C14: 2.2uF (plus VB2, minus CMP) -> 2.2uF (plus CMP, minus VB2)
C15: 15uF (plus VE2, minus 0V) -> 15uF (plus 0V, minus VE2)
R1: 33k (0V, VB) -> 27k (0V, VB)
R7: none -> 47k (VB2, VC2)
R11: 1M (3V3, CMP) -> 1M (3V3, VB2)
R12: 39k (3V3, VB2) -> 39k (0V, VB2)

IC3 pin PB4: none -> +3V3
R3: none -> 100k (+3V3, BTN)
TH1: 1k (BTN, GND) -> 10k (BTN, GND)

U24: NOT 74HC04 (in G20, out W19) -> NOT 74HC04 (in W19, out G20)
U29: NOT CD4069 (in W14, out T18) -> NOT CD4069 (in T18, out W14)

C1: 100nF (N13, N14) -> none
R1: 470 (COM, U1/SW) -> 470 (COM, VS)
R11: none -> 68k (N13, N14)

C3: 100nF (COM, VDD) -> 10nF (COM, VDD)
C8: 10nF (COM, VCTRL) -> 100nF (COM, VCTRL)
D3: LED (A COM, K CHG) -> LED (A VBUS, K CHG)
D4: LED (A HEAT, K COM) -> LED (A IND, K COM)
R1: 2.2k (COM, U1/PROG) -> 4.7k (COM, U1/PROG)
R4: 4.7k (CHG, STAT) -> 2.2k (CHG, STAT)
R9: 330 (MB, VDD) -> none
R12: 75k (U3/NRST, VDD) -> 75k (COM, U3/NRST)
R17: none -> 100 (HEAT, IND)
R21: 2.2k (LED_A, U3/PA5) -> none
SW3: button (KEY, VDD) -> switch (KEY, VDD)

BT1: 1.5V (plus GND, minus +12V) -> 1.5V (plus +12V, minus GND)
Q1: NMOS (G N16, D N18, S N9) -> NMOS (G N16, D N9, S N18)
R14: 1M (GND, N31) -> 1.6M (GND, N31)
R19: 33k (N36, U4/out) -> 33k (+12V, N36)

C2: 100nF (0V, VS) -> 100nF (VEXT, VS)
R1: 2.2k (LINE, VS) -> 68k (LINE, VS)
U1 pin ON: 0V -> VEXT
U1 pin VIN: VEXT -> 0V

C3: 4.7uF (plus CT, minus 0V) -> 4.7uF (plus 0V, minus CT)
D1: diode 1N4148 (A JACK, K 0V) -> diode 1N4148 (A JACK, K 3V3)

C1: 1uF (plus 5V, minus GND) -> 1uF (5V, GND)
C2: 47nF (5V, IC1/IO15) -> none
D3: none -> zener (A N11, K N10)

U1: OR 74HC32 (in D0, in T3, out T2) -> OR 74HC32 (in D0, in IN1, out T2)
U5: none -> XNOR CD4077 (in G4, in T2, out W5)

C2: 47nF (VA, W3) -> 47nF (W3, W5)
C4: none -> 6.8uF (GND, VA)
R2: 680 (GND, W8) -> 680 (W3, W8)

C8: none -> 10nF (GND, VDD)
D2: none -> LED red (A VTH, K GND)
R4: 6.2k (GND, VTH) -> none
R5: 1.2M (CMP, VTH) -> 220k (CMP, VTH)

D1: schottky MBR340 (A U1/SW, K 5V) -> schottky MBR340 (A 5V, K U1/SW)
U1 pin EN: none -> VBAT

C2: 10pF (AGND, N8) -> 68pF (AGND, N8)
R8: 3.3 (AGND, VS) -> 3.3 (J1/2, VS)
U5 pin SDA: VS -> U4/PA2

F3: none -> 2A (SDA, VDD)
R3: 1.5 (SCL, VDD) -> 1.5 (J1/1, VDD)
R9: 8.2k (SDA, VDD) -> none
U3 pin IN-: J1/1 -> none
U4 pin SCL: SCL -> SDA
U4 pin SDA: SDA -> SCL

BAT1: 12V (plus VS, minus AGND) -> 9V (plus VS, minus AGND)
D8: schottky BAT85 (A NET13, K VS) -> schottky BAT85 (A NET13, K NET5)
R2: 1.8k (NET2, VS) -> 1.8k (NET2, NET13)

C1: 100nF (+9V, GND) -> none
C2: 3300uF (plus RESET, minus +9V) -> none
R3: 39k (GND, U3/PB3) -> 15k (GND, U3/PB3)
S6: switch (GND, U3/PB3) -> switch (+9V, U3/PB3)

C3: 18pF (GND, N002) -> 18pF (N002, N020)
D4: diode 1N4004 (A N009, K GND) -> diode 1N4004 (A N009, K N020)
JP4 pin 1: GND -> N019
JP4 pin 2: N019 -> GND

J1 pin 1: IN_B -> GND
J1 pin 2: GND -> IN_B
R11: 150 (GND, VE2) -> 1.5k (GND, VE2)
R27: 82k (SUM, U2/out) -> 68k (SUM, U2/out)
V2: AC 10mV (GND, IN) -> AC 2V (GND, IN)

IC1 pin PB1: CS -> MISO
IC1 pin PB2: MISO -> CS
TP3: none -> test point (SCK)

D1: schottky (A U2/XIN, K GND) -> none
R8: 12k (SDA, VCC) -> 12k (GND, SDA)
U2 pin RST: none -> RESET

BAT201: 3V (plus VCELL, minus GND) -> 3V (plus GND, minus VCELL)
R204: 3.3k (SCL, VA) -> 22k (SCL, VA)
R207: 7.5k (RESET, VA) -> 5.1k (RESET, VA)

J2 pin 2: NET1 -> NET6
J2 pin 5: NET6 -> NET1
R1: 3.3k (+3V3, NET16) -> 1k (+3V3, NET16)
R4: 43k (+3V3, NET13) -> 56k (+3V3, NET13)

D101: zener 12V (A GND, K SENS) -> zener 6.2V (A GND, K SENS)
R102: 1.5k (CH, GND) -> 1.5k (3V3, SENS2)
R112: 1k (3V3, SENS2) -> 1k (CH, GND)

━━━━━━━━━━━━━━━━

| Work instruction |
Transcribe the full listing. Change nothing.

| Solution below |
C14: 2.2uF (plus VB2, minus CMP) -> 2.2uF (plus CMP, minus VB2)
C15: 15uF (plus VE2, minus 0V) -> 15uF (plus 0V, minus VE2)
R1: 33k (0V, VB) -> 27k (0V, VB)
R7: none -> 47k (VB2, VC2)
R11: 1M (3V3, CMP) -> 1M (3V3, VB2)
R12: 39k (3V3, VB2) -> 39k (0V, VB2)

IC3 pin PB4: none -> +3V3
R3: none -> 100k (+3V3, BTN)
TH1: 1k (BTN, GND) -> 10k (BTN, GND)

U24: NOT 74HC04 (in G20, out W19) -> NOT 74HC04 (in W19, out G20)
U29: NOT CD4069 (in W14, out T18) -> NOT CD4069 (in T18, out W14)

C1: 100nF (N13, N14) -> none
R1: 470 (COM, U1/SW) -> 470 (COM, VS)
R11: none -> 68k (N13, N14)

C3: 100nF (COM, VDD) -> 10nF (COM, VDD)
C8: 10nF (COM, VCTRL) -> 100nF (COM, VCTRL)
D3: LED (A COM, K CHG) -> LED (A VBUS, K CHG)
D4: LED (A HEAT, K COM) -> LED (A IND, K COM)
R1: 2.2k (COM, U1/PROG) -> 4.7k (COM, U1/PROG)
R4: 4.7k (CHG, STAT) -> 2.2k (CHG, STAT)
R9: 330 (MB, VDD) -> none
R12: 75k (U3/NRST, VDD) -> 75k (COM, U3/NRST)
R17: none -> 100 (HEAT, IND)
R21: 2.2k (LED_A, U3/PA5) -> none
SW3: button (KEY, VDD) -> switch (KEY, VDD)

BT1: 1.5V (plus GND, minus +12V) -> 1.5V (plus +12V, minus GND)
Q1: NMOS (G N16, D N18, S N9) -> NMOS (G N16, D N9, S N18)
R14: 1M (GND, N31) -> 1.6M (GND, N31)
R19: 33k (N36, U4/out) -> 33k (+12V, N36)

C2: 100nF (0V, VS) -> 100nF (VEXT, VS)
R1: 2.2k (LINE, VS) -> 68k (LINE, VS)
U1 pin ON: 0V -> VEXT
U1 pin VIN: VEXT -> 0V

C3: 4.7uF (plus CT, minus 0V) -> 4.7uF (plus 0V, minus CT)
D1: diode 1N4148 (A JACK, K 0V) -> diode 1N4148 (A JACK, K 3V3)

C1: 1uF (plus 5V, minus GND) -> 1uF (5V, GND)
C2: 47nF (5V, IC1/IO15) -> none
D3: none -> zener (A N11, K N10)

U1: OR 74HC32 (in D0, in T3, out T2) -> OR 74HC32 (in D0, in IN1, out T2)
U5: none -> XNOR CD4077 (in G4, in T2, out W5)

C2: 47nF (VA, W3) -> 47nF (W3, W5)
C4: none -> 6.8uF (GND, VA)
R2: 680 (GND, W8) -> 680 (W3, W8)

C8: none -> 10nF (GND, VDD)
D2: none -> LED red (A VTH, K GND)
R4: 6.2k (GND, VTH) -> none
R5: 1.2M (CMP, VTH) -> 220k (CMP, VTH)

D1: schottky MBR340 (A U1/SW, K 5V) -> schottky MBR340 (A 5V, K U1/SW)
U1 pin EN: none -> VBAT

C2: 10pF (AGND, N8) -> 68pF (AGND, N8)
R8: 3.3 (AGND, VS) -> 3.3 (J1/2, VS)
U5 pin SDA: VS -> U4/PA2

F3: none -> 2A (SDA, VDD)
R3: 1.5 (SCL, VDD) -> 1.5 (J1/1, VDD)
R9: 8.2k (SDA, VDD) -> none
U3 pin IN-: J1/1 -> none
U4 pin SCL: SCL -> SDA
U4 pin SDA: SDA -> SCL

BAT1: 12V (plus VS, minus AGND) -> 9V (plus VS, minus AGND)
D8: schottky BAT85 (A NET13, K VS) -> schottky BAT85 (A NET13, K NET5)
R2: 1.8k (NET2, VS) -> 1.8k (NET2, NET13)

C1: 100nF (+9V, GND) -> none
C2: 3300uF (plus RESET, minus +9V) -> none
R3: 39k (GND, U3/PB3) -> 15k (GND, U3/PB3)
S6: switch (GND, U3/PB3) -> switch (+9V, U3/PB3)

C3: 18pF (GND, N002) -> 18pF (N002, N020)
D4: diode 1N4004 (A N009, K GND) -> diode 1N4004 (A N009, K N020)
JP4 pin 1: GND -> N019
JP4 pin 2: N019 -> GND

J1 pin 1: IN_B -> GND
J1 pin 2: GND -> IN_B
R11: 150 (GND, VE2) -> 1.5k (GND, VE2)
R27: 82k (SUM, U2/out) -> 68k (SUM, U2/out)
V2: AC 10mV (GND, IN) -> AC 2V (GND, IN)

IC1 pin PB1: CS -> MISO
IC1 pin PB2: MISO -> CS
TP3: none -> test point (SCK)

D1: schottky (A U2/XIN, K GND) -> none
R8: 12k (SDA, VCC) -> 12k (GND, SDA)
U2 pin RST: none -> RESET

BAT201: 3V (plus VCELL, minus GND) -> 3V (plus GND, minus VCELL)
R204: 3.3k (SCL, VA) -> 22k (SCL, VA)
R207: 7.5k (RESET, VA) -> 5.1k (RESET, VA)

J2 pin 2: NET1 -> NET6
J2 pin 5: NET6 -> NET1
R1: 3.3k (+3V3, NET16) -> 1k (+3V3, NET16)
R4: 43k (+3V3, NET13) -> 56k (+3V3, NET13)

D101: zener 12V (A GND, K SENS) -> zener 6.2V (A GND, K SENS)
R102: 1.5k (CH, GND) -> 1.5k (3V3, SENS2)
R112: 1k (3V3, SENS2) -> 1k (CH, GND)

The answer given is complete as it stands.